═════ RECORDS SUPPLIED ═════
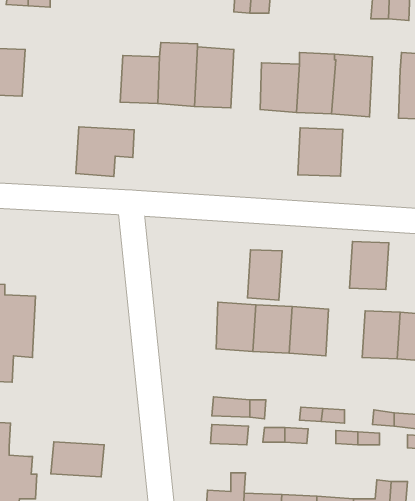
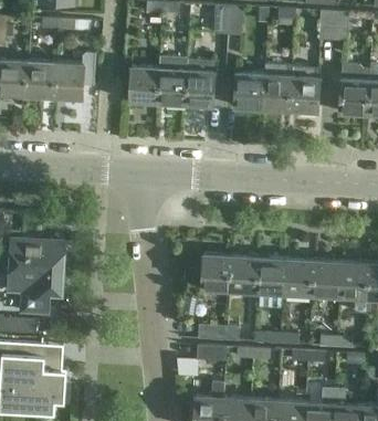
building: [76,127,134,177] -> [54,62,98,99]
building: [298,128,343,176] -> none
building: [349,242,389,290] -> [284,259,314,295]
building: [247,250,282,300] -> none
building: [51,442,104,477] -> none

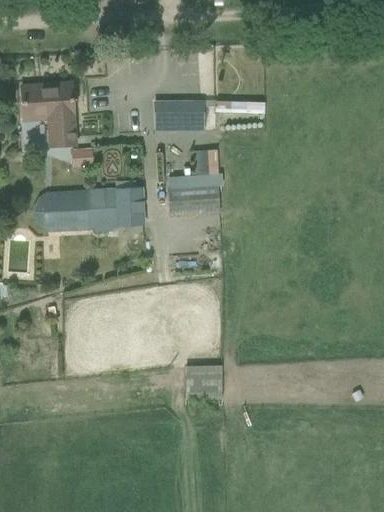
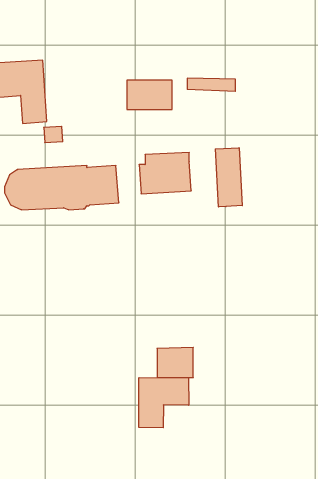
building: [193,149,218,174] -> none
building: none -> [215,148,242,207]
building: none -> [139,378,189,428]

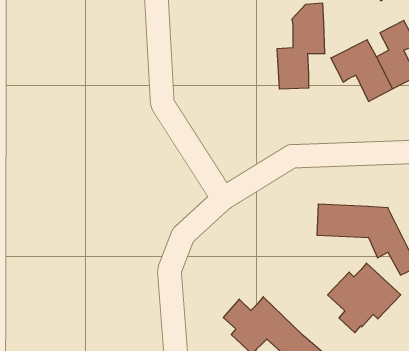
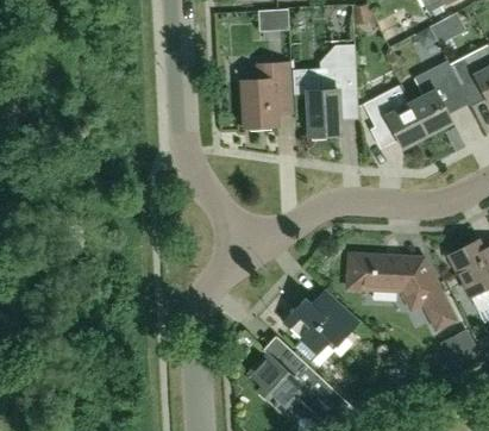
building: none -> [242,62,294,126]
building: [328,263,401,333] -> [283,289,359,362]

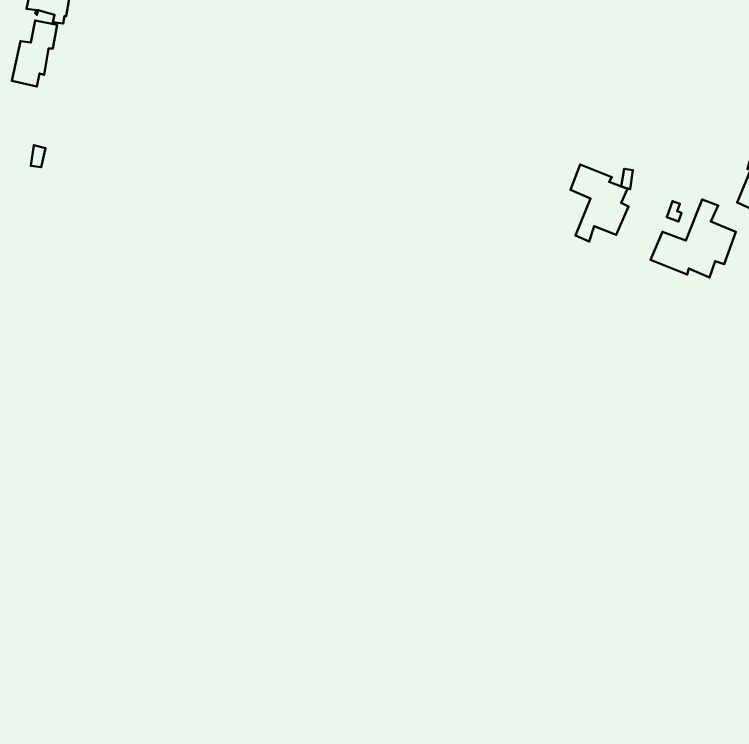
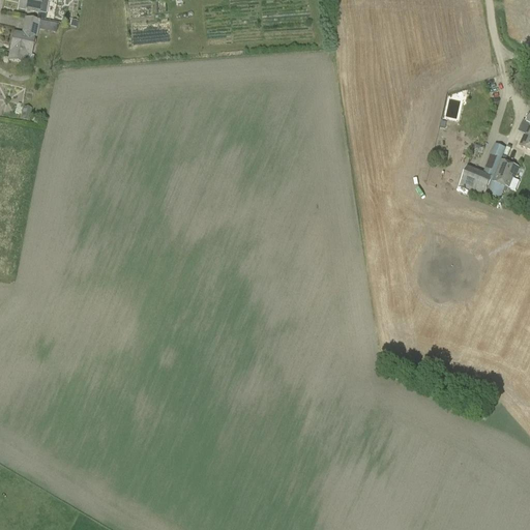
building: [570,164,629,241] -> none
═════
PROBLEM:
For each line in the data that holds the word "none", copy the line.

WORKED SOLUTION:
building: [298,128,343,176] -> none
building: [247,250,282,300] -> none
building: [51,442,104,477] -> none
building: [193,149,218,174] -> none
building: none -> [215,148,242,207]
building: none -> [139,378,189,428]
building: none -> [242,62,294,126]
building: [570,164,629,241] -> none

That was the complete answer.